Write out exactly the lines of the entries below from the one holding "CN3 pin 2: MID2 -> none" to the one holding "R207: 1.3k (IC202/OUT, IND)", inclusive, and leave out all other lines.

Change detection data

--------------------------------------------------

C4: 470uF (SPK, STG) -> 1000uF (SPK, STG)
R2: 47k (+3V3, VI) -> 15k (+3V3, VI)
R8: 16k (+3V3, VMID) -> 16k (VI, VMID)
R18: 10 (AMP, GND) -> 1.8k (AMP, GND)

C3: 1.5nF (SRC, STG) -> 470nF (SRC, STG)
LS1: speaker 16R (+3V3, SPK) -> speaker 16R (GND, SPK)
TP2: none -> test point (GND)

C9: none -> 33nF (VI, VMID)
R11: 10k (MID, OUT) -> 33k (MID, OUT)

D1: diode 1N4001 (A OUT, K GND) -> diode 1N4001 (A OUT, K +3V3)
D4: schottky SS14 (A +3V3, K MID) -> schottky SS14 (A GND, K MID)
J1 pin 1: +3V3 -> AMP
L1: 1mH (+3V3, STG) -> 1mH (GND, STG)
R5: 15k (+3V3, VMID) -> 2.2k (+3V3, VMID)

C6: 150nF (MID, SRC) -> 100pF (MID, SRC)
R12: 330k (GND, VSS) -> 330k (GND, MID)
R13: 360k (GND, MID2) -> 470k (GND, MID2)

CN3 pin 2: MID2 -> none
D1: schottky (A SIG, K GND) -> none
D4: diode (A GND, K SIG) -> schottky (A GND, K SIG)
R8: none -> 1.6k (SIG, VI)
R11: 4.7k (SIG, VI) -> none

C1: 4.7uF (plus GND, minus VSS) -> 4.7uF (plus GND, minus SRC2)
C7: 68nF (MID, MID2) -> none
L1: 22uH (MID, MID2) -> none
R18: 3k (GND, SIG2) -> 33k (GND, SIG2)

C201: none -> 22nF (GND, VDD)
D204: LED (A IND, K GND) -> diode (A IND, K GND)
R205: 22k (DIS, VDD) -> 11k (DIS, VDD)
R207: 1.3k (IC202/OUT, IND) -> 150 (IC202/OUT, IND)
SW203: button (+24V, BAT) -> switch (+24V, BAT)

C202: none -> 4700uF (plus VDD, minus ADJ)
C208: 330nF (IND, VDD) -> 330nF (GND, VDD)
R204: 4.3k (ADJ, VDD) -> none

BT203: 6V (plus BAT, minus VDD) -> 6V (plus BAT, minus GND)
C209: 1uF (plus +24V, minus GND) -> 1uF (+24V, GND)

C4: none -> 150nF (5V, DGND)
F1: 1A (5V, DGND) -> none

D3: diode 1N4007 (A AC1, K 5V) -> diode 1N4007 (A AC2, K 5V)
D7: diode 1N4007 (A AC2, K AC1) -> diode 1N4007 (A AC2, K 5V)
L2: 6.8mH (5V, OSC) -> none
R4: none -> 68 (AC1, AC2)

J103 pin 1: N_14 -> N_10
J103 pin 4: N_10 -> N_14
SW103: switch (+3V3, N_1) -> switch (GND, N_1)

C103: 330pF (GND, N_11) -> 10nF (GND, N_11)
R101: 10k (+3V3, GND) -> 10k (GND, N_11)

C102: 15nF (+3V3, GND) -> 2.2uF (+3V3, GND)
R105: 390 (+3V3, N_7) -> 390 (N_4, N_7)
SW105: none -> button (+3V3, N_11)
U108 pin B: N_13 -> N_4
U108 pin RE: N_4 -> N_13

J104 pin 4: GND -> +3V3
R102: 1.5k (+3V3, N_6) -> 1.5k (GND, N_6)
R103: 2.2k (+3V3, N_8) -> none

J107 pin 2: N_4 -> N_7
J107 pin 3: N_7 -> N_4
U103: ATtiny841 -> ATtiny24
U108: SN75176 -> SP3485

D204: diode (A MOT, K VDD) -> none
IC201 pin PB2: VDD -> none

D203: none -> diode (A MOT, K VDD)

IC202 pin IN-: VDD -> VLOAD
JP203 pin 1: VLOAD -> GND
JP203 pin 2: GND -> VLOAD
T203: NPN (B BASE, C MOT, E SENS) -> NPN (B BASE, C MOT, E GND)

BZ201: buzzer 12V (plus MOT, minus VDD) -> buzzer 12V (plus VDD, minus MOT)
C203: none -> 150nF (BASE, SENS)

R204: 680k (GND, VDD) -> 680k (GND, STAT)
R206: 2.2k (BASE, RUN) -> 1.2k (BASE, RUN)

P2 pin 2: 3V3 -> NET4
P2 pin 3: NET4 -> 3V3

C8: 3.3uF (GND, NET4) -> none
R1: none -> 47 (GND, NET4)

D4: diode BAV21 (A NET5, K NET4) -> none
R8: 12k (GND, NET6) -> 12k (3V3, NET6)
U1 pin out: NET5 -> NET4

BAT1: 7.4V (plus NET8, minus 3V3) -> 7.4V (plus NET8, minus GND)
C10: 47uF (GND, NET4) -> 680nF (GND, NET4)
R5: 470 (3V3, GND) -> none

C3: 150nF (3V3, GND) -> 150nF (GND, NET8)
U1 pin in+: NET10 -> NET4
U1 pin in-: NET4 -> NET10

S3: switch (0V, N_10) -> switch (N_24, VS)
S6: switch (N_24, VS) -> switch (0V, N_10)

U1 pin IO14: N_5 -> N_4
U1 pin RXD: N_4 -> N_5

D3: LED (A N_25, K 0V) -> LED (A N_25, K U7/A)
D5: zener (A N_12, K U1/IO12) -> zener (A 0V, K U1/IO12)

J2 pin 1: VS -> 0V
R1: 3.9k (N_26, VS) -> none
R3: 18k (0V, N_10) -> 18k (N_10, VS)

--------------------------------------------------

[Completed task]
CN3 pin 2: MID2 -> none
D1: schottky (A SIG, K GND) -> none
D4: diode (A GND, K SIG) -> schottky (A GND, K SIG)
R8: none -> 1.6k (SIG, VI)
R11: 4.7k (SIG, VI) -> none

C1: 4.7uF (plus GND, minus VSS) -> 4.7uF (plus GND, minus SRC2)
C7: 68nF (MID, MID2) -> none
L1: 22uH (MID, MID2) -> none
R18: 3k (GND, SIG2) -> 33k (GND, SIG2)

C201: none -> 22nF (GND, VDD)
D204: LED (A IND, K GND) -> diode (A IND, K GND)
R205: 22k (DIS, VDD) -> 11k (DIS, VDD)
R207: 1.3k (IC202/OUT, IND) -> 150 (IC202/OUT, IND)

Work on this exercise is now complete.